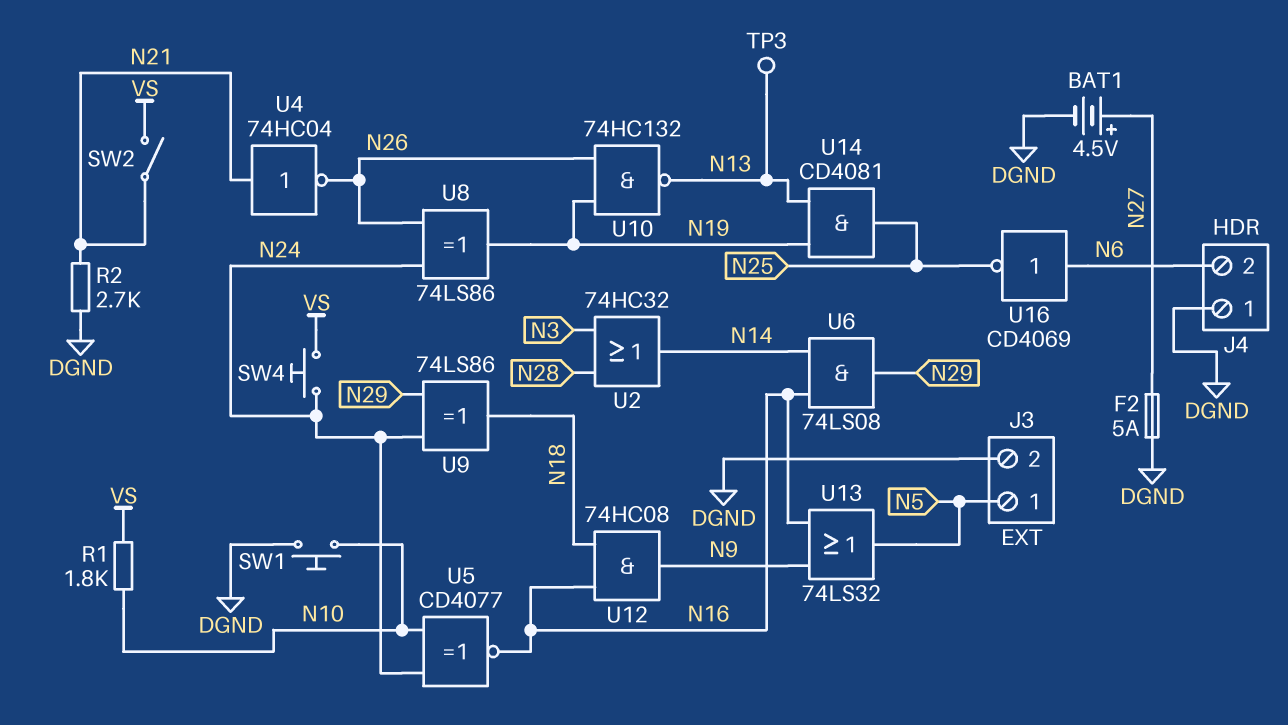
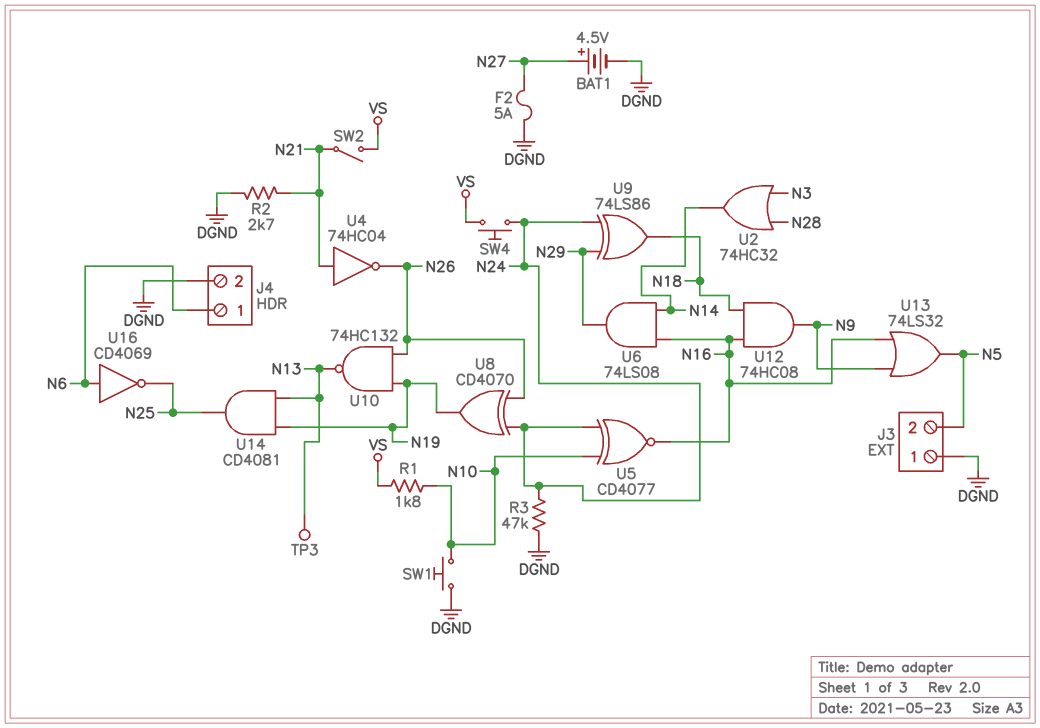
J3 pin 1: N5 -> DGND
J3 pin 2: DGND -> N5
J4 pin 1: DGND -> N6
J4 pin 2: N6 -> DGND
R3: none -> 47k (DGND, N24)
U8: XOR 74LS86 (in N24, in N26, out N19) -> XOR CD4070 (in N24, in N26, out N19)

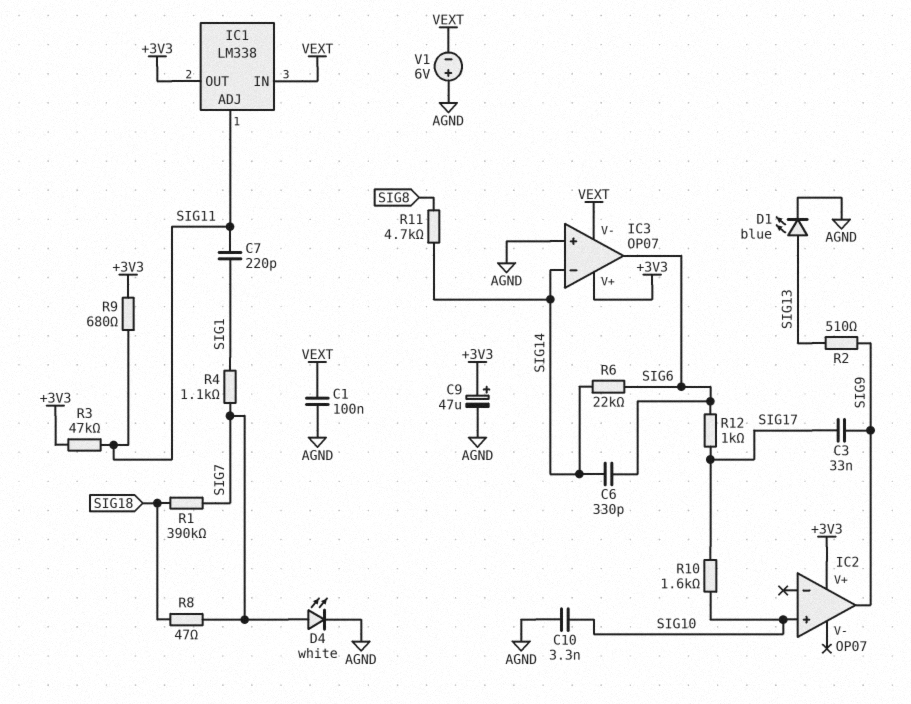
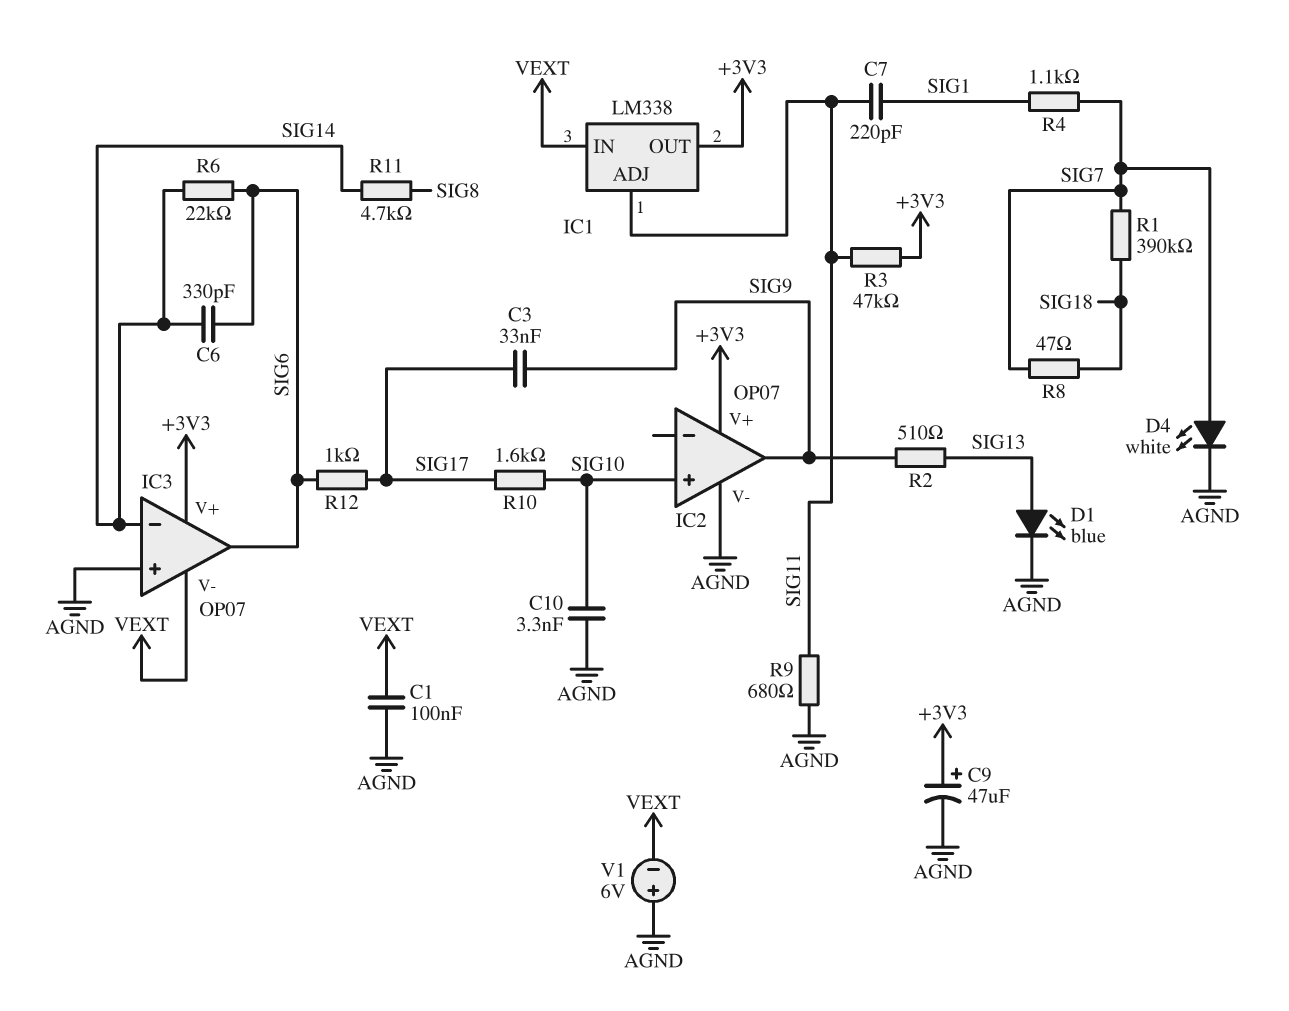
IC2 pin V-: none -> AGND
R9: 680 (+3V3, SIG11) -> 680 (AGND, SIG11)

────────

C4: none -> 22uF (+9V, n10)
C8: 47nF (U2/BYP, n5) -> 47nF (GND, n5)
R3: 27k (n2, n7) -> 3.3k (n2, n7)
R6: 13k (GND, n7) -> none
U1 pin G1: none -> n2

────────

▶ [EXERCISE DIRECTIONS] Search the entries for the string "AGND". Copy every line that has it.

▶ [EXERCISE OUTPUT]
IC2 pin V-: none -> AGND
R9: 680 (+3V3, SIG11) -> 680 (AGND, SIG11)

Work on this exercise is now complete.